• _Task brief_:
Word for word, output the data, with none of its pictures.

• _Data excerpt_:
====================

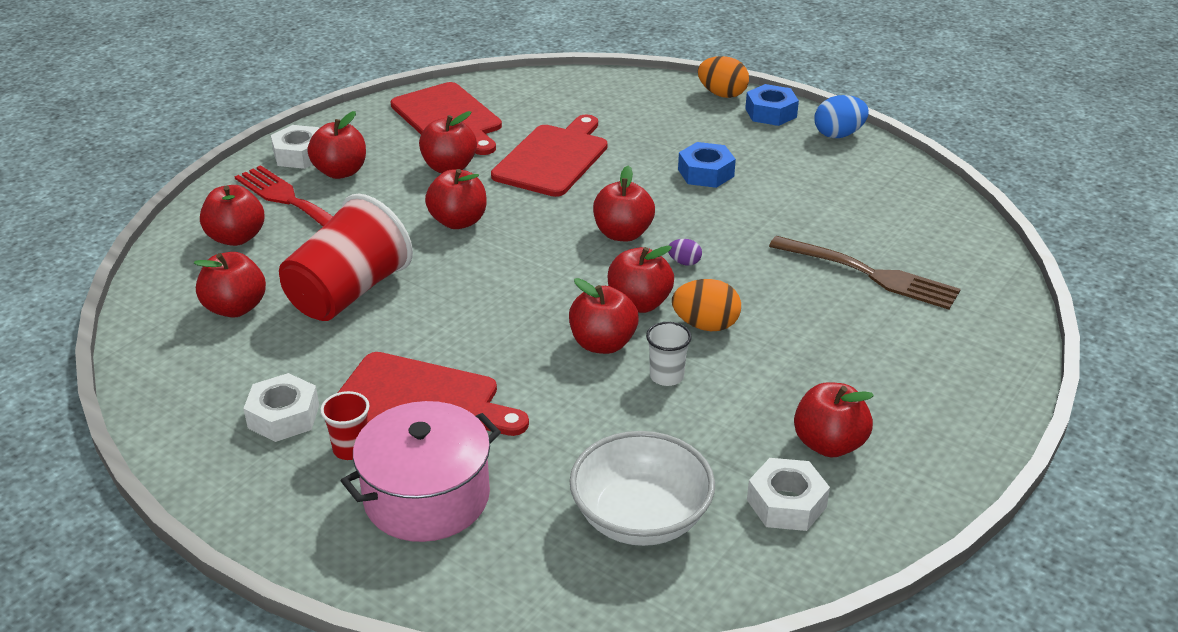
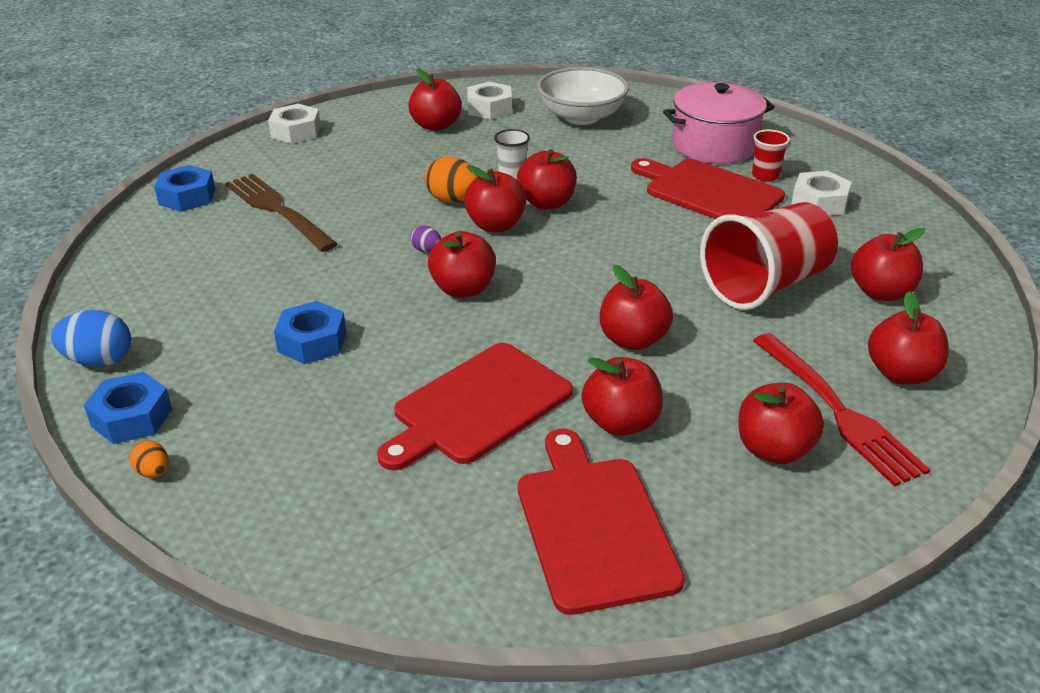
camera: 160 degrees left, 0 degrees up
(299, 155) = (837, 499): white nut -> white nut (296, 131)
(722, 94) = (153, 472): orange egg -> orange egg, size x0.54
(976, 270) = (187, 197): none -> blue nut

====================

• _Solution_:
camera: 160 degrees left, 0 degrees up
(299, 155) = (837, 499): white nut -> white nut (296, 131)
(722, 94) = (153, 472): orange egg -> orange egg, size x0.54
(976, 270) = (187, 197): none -> blue nut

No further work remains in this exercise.